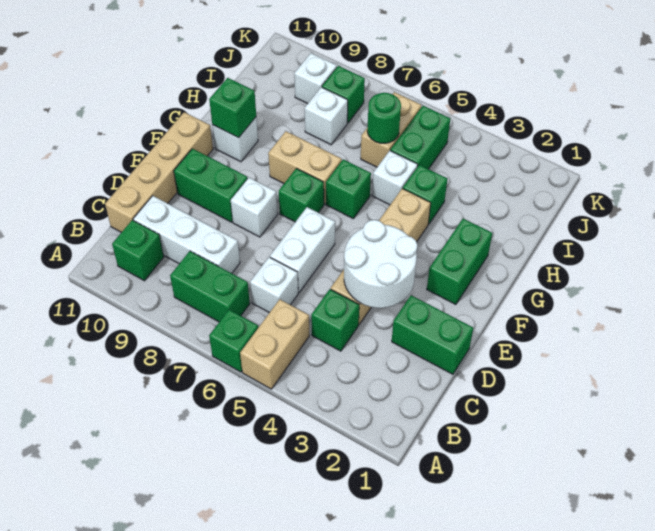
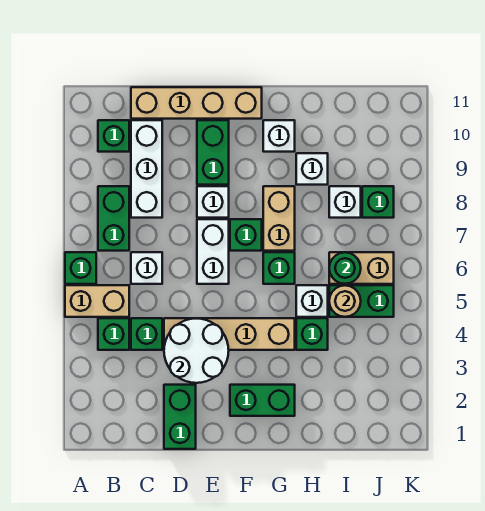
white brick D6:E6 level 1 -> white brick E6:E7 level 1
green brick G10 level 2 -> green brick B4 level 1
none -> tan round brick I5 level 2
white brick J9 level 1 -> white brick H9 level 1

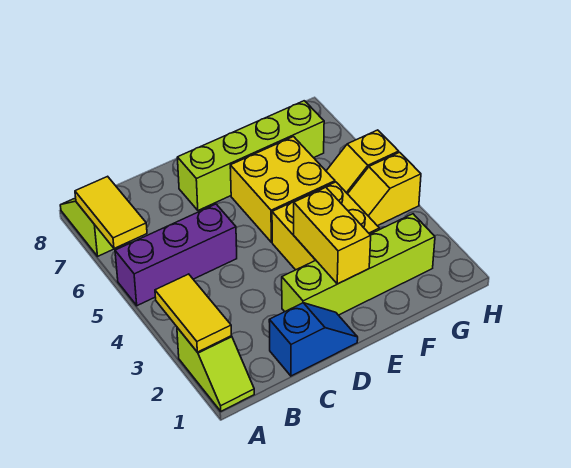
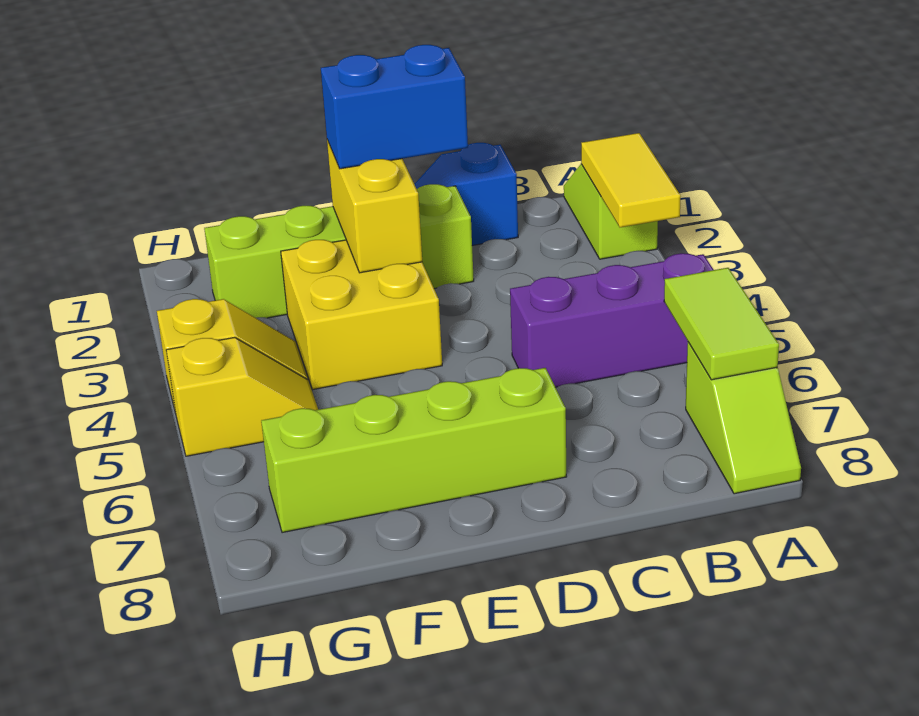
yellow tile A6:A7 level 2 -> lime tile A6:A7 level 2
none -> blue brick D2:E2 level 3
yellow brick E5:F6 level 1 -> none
....
→ GOAL OF THE EXERCISE
Copy out the lines starting at the one containing "none -> blue brick D2:E2 level 3" and ending with the last line of the entries. Include nothing else.

→ RESPONSE TO THE EXERCISE
none -> blue brick D2:E2 level 3
yellow brick E5:F6 level 1 -> none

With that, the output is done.